▶ [Your objective]:
Lines with "mushroom" in them are to be located in the listing below and copied.

▶ [Source records]:

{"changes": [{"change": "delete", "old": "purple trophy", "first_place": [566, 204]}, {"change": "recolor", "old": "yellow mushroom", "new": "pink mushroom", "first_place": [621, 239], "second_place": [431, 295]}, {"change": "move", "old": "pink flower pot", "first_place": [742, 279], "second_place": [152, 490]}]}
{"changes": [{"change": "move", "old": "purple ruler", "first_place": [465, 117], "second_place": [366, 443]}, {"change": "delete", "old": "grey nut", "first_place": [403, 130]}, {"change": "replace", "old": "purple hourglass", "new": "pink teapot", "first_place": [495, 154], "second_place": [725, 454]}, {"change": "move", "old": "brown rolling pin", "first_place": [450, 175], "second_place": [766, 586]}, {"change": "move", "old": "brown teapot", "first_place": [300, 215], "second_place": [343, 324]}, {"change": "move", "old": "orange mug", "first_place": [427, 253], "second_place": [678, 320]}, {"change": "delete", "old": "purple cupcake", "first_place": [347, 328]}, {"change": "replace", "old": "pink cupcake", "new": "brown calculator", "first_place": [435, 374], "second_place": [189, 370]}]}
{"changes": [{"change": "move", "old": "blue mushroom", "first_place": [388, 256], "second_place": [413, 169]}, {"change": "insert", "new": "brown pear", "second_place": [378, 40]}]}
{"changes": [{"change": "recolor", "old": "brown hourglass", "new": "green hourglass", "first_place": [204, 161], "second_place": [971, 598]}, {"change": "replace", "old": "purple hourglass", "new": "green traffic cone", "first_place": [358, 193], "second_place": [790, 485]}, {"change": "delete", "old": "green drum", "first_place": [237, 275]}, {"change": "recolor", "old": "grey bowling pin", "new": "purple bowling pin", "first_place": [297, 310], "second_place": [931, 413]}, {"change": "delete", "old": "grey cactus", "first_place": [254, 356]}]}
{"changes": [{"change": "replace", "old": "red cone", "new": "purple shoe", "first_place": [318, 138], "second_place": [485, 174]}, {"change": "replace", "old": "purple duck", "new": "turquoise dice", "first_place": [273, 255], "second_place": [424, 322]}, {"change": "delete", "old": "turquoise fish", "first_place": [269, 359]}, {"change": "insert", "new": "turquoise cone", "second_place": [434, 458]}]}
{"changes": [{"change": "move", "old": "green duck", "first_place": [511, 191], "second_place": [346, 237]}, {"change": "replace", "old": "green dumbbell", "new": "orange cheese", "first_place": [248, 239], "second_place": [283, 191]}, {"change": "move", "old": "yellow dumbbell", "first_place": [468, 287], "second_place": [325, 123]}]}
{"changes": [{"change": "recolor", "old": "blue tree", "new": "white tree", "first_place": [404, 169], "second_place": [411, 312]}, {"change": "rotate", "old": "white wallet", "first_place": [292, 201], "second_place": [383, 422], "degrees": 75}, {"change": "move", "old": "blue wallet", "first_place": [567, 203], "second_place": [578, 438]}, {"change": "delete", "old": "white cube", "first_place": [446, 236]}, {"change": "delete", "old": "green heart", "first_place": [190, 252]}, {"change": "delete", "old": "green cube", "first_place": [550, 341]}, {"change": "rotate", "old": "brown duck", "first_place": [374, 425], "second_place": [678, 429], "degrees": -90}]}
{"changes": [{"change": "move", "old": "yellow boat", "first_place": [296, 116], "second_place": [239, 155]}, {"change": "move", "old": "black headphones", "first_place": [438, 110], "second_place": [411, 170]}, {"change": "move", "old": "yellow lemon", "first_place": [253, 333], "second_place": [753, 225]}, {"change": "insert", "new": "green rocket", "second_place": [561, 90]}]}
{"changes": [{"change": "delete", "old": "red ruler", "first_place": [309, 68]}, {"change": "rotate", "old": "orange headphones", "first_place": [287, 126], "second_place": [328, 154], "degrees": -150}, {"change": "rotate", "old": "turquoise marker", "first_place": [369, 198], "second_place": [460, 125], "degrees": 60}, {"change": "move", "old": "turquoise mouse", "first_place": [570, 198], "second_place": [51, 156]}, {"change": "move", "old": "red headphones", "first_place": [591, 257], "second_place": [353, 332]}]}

▶ [Response area]:
{"changes": [{"change": "delete", "old": "purple trophy", "first_place": [566, 204]}, {"change": "recolor", "old": "yellow mushroom", "new": "pink mushroom", "first_place": [621, 239], "second_place": [431, 295]}, {"change": "move", "old": "pink flower pot", "first_place": [742, 279], "second_place": [152, 490]}]}
{"changes": [{"change": "move", "old": "blue mushroom", "first_place": [388, 256], "second_place": [413, 169]}, {"change": "insert", "new": "brown pear", "second_place": [378, 40]}]}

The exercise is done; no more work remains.